An exact copy of the entries below is the expected answer.

[Data extracted from a collection]
= Beginning of Section =

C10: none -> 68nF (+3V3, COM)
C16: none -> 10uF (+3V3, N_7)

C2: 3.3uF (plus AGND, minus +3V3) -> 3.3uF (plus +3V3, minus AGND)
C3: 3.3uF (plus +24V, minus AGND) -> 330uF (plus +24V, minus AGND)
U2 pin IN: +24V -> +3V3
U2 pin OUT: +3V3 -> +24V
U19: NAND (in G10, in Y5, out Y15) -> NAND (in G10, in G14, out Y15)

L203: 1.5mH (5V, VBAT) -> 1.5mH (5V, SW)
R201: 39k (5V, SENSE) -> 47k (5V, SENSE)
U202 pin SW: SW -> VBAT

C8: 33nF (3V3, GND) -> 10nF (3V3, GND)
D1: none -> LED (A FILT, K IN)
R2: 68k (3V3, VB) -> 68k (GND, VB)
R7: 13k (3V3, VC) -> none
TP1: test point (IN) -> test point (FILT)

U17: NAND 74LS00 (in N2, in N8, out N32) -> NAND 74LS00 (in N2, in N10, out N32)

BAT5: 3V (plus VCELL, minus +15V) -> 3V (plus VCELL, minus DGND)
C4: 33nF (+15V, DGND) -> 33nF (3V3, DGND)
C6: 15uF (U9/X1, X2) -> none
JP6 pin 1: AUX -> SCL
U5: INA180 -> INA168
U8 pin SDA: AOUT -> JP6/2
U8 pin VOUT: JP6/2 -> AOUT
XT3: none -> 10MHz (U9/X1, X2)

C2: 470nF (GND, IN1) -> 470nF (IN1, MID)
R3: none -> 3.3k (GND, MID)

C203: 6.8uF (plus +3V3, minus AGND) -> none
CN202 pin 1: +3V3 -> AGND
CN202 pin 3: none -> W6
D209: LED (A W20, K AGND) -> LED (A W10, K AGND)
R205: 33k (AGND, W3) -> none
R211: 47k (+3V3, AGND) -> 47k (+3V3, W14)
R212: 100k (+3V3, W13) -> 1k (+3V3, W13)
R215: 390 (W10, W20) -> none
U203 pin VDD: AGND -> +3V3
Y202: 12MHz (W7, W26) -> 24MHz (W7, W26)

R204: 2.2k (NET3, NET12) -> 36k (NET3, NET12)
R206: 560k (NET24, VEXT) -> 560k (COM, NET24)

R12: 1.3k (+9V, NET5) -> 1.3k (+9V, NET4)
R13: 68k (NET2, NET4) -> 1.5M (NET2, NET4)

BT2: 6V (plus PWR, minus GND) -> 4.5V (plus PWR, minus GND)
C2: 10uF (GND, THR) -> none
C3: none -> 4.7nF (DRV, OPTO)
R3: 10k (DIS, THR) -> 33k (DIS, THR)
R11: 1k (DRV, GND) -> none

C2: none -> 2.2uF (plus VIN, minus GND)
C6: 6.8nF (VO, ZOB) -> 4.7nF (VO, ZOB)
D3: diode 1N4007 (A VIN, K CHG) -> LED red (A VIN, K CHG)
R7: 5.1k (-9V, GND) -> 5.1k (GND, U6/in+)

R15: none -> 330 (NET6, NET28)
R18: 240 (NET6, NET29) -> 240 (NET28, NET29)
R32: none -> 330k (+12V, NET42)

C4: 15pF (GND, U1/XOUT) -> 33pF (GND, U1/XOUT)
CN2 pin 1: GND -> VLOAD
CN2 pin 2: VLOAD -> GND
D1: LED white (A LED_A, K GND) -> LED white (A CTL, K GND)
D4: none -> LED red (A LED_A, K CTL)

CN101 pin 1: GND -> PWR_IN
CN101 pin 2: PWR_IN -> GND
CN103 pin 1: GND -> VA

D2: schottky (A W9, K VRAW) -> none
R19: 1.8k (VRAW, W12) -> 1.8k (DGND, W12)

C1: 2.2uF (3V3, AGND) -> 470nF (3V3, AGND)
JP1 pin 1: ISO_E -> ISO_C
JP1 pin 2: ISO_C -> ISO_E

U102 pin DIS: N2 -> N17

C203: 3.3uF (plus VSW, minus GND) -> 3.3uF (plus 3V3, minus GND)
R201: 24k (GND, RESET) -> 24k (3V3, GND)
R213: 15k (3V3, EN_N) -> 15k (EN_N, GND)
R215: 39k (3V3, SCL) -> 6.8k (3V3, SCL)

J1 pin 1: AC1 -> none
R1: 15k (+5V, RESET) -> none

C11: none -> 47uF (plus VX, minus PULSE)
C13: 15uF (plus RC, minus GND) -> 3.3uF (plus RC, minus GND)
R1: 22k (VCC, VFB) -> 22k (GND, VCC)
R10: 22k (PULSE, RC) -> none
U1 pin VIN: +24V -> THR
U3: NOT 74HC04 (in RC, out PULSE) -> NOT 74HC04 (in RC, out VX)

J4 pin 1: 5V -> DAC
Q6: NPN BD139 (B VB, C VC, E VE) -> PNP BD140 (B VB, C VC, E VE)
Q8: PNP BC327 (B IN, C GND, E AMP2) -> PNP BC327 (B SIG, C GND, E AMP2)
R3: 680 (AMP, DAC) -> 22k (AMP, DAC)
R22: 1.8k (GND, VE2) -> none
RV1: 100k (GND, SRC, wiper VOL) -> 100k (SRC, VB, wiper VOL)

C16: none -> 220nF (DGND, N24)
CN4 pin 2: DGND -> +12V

= End of Section =

## SOLUTION TO THE PROBLEM
C10: none -> 68nF (+3V3, COM)
C16: none -> 10uF (+3V3, N_7)

C2: 3.3uF (plus AGND, minus +3V3) -> 3.3uF (plus +3V3, minus AGND)
C3: 3.3uF (plus +24V, minus AGND) -> 330uF (plus +24V, minus AGND)
U2 pin IN: +24V -> +3V3
U2 pin OUT: +3V3 -> +24V
U19: NAND (in G10, in Y5, out Y15) -> NAND (in G10, in G14, out Y15)

L203: 1.5mH (5V, VBAT) -> 1.5mH (5V, SW)
R201: 39k (5V, SENSE) -> 47k (5V, SENSE)
U202 pin SW: SW -> VBAT

C8: 33nF (3V3, GND) -> 10nF (3V3, GND)
D1: none -> LED (A FILT, K IN)
R2: 68k (3V3, VB) -> 68k (GND, VB)
R7: 13k (3V3, VC) -> none
TP1: test point (IN) -> test point (FILT)

U17: NAND 74LS00 (in N2, in N8, out N32) -> NAND 74LS00 (in N2, in N10, out N32)

BAT5: 3V (plus VCELL, minus +15V) -> 3V (plus VCELL, minus DGND)
C4: 33nF (+15V, DGND) -> 33nF (3V3, DGND)
C6: 15uF (U9/X1, X2) -> none
JP6 pin 1: AUX -> SCL
U5: INA180 -> INA168
U8 pin SDA: AOUT -> JP6/2
U8 pin VOUT: JP6/2 -> AOUT
XT3: none -> 10MHz (U9/X1, X2)

C2: 470nF (GND, IN1) -> 470nF (IN1, MID)
R3: none -> 3.3k (GND, MID)

C203: 6.8uF (plus +3V3, minus AGND) -> none
CN202 pin 1: +3V3 -> AGND
CN202 pin 3: none -> W6
D209: LED (A W20, K AGND) -> LED (A W10, K AGND)
R205: 33k (AGND, W3) -> none
R211: 47k (+3V3, AGND) -> 47k (+3V3, W14)
R212: 100k (+3V3, W13) -> 1k (+3V3, W13)
R215: 390 (W10, W20) -> none
U203 pin VDD: AGND -> +3V3
Y202: 12MHz (W7, W26) -> 24MHz (W7, W26)

R204: 2.2k (NET3, NET12) -> 36k (NET3, NET12)
R206: 560k (NET24, VEXT) -> 560k (COM, NET24)

R12: 1.3k (+9V, NET5) -> 1.3k (+9V, NET4)
R13: 68k (NET2, NET4) -> 1.5M (NET2, NET4)

BT2: 6V (plus PWR, minus GND) -> 4.5V (plus PWR, minus GND)
C2: 10uF (GND, THR) -> none
C3: none -> 4.7nF (DRV, OPTO)
R3: 10k (DIS, THR) -> 33k (DIS, THR)
R11: 1k (DRV, GND) -> none

C2: none -> 2.2uF (plus VIN, minus GND)
C6: 6.8nF (VO, ZOB) -> 4.7nF (VO, ZOB)
D3: diode 1N4007 (A VIN, K CHG) -> LED red (A VIN, K CHG)
R7: 5.1k (-9V, GND) -> 5.1k (GND, U6/in+)

R15: none -> 330 (NET6, NET28)
R18: 240 (NET6, NET29) -> 240 (NET28, NET29)
R32: none -> 330k (+12V, NET42)

C4: 15pF (GND, U1/XOUT) -> 33pF (GND, U1/XOUT)
CN2 pin 1: GND -> VLOAD
CN2 pin 2: VLOAD -> GND
D1: LED white (A LED_A, K GND) -> LED white (A CTL, K GND)
D4: none -> LED red (A LED_A, K CTL)

CN101 pin 1: GND -> PWR_IN
CN101 pin 2: PWR_IN -> GND
CN103 pin 1: GND -> VA

D2: schottky (A W9, K VRAW) -> none
R19: 1.8k (VRAW, W12) -> 1.8k (DGND, W12)

C1: 2.2uF (3V3, AGND) -> 470nF (3V3, AGND)
JP1 pin 1: ISO_E -> ISO_C
JP1 pin 2: ISO_C -> ISO_E

U102 pin DIS: N2 -> N17

C203: 3.3uF (plus VSW, minus GND) -> 3.3uF (plus 3V3, minus GND)
R201: 24k (GND, RESET) -> 24k (3V3, GND)
R213: 15k (3V3, EN_N) -> 15k (EN_N, GND)
R215: 39k (3V3, SCL) -> 6.8k (3V3, SCL)

J1 pin 1: AC1 -> none
R1: 15k (+5V, RESET) -> none

C11: none -> 47uF (plus VX, minus PULSE)
C13: 15uF (plus RC, minus GND) -> 3.3uF (plus RC, minus GND)
R1: 22k (VCC, VFB) -> 22k (GND, VCC)
R10: 22k (PULSE, RC) -> none
U1 pin VIN: +24V -> THR
U3: NOT 74HC04 (in RC, out PULSE) -> NOT 74HC04 (in RC, out VX)

J4 pin 1: 5V -> DAC
Q6: NPN BD139 (B VB, C VC, E VE) -> PNP BD140 (B VB, C VC, E VE)
Q8: PNP BC327 (B IN, C GND, E AMP2) -> PNP BC327 (B SIG, C GND, E AMP2)
R3: 680 (AMP, DAC) -> 22k (AMP, DAC)
R22: 1.8k (GND, VE2) -> none
RV1: 100k (GND, SRC, wiper VOL) -> 100k (SRC, VB, wiper VOL)

C16: none -> 220nF (DGND, N24)
CN4 pin 2: DGND -> +12V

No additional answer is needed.